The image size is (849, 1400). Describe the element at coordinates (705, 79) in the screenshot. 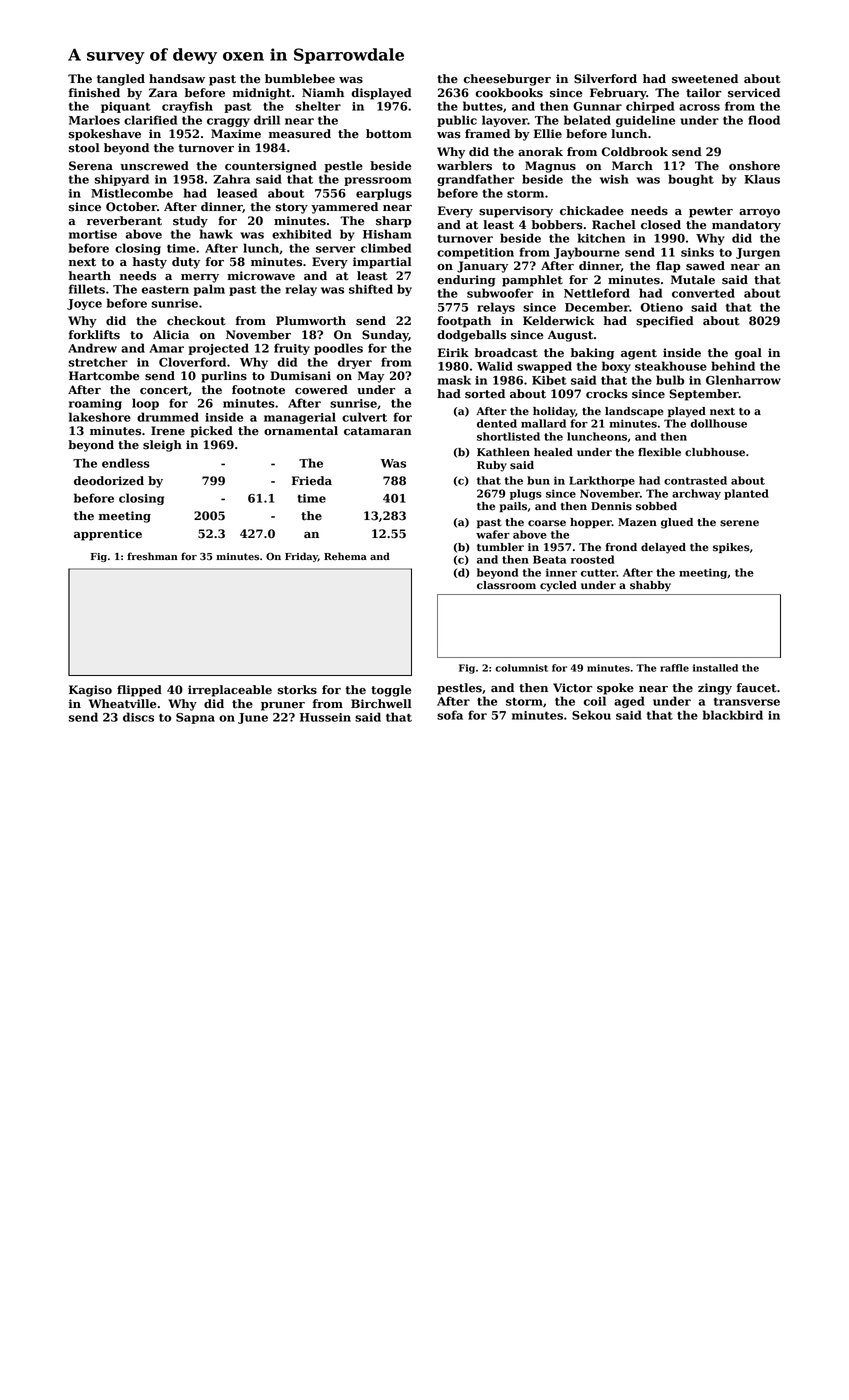

I see `sweetened` at that location.
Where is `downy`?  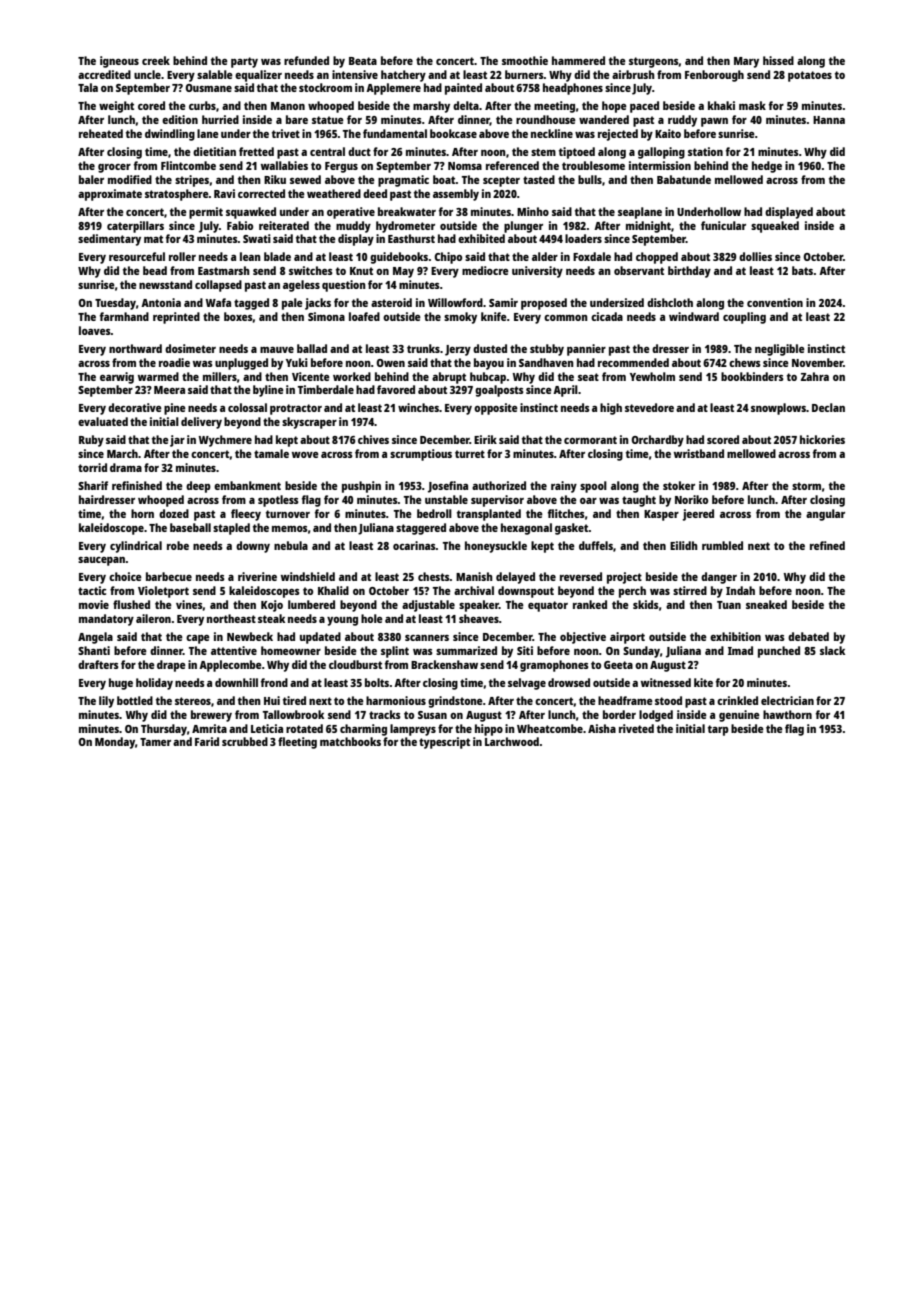 downy is located at coordinates (253, 547).
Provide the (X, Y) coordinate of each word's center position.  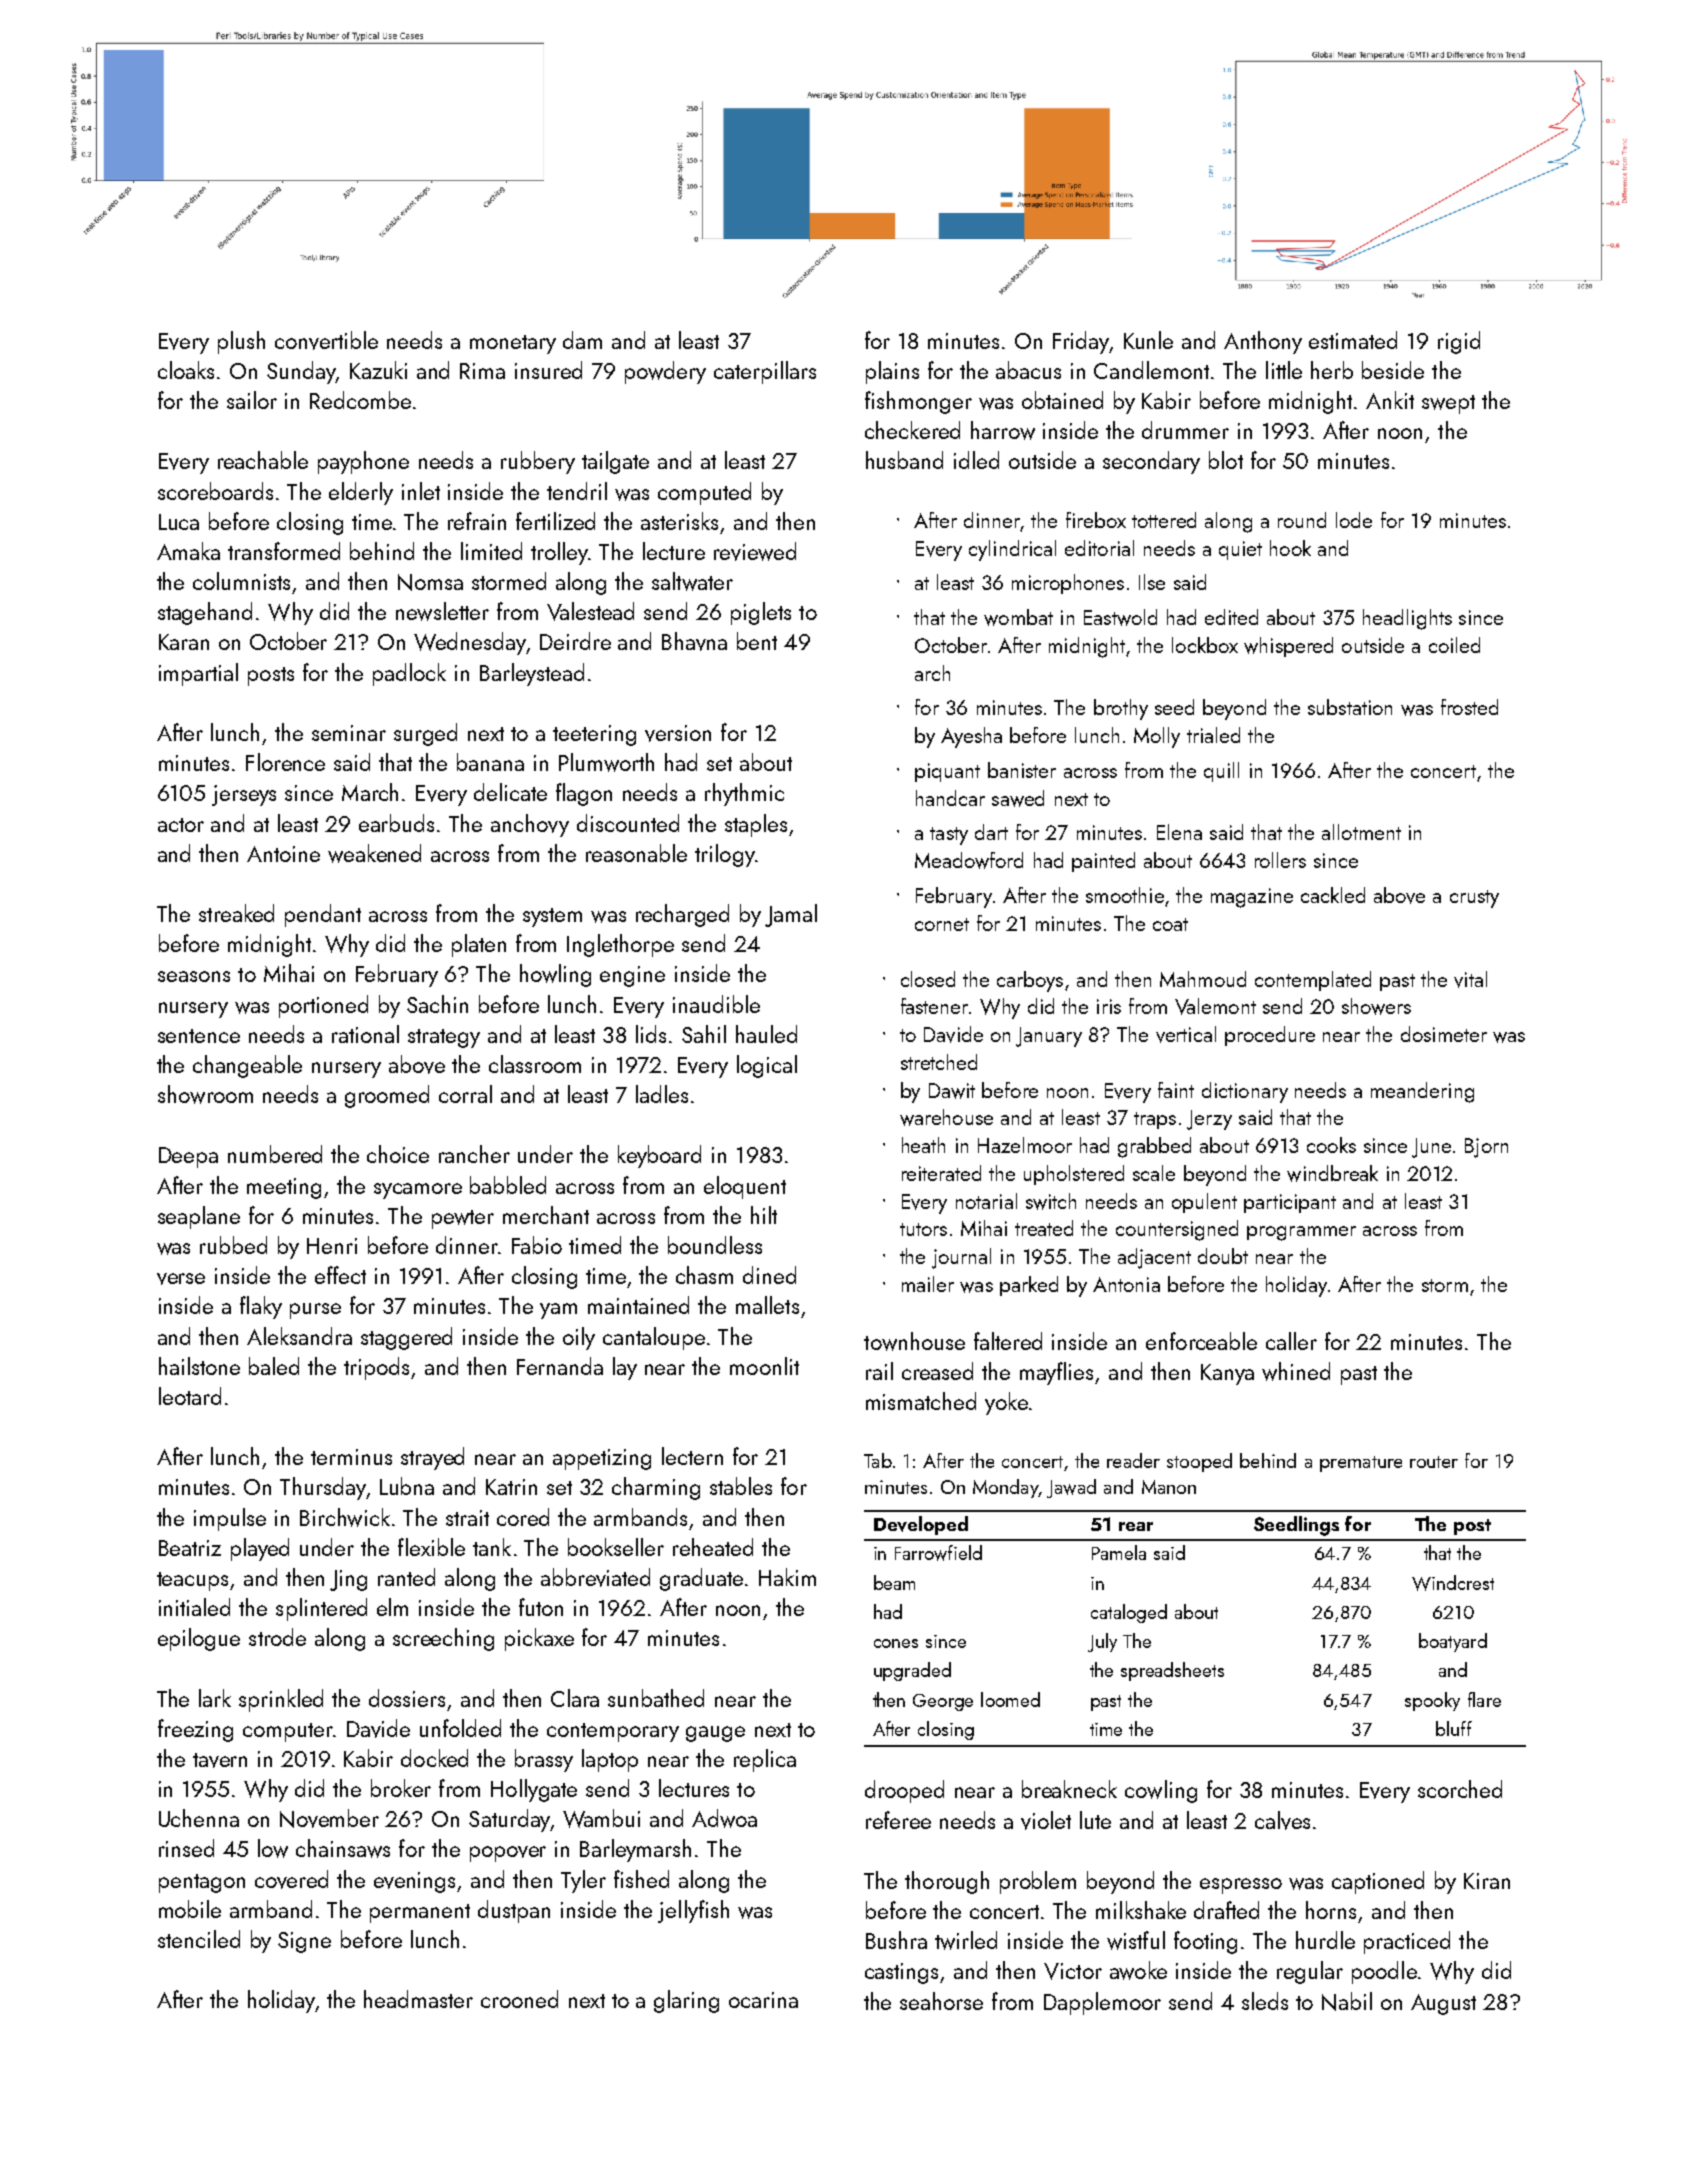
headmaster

**Direction:**
Convert the entries into a Markdown table with the columns "Row" and "Entry line," beginning with the line that contains "Provide the (X, Y)" and continuing through the end of the entries. Omit blank lines and leave out the pictures.

**The reply:**
| Row | Entry line |
|---|---|
| 1 | Provide the (X, Y) coordinate of each word's center position.   |
| 2 | headmaster |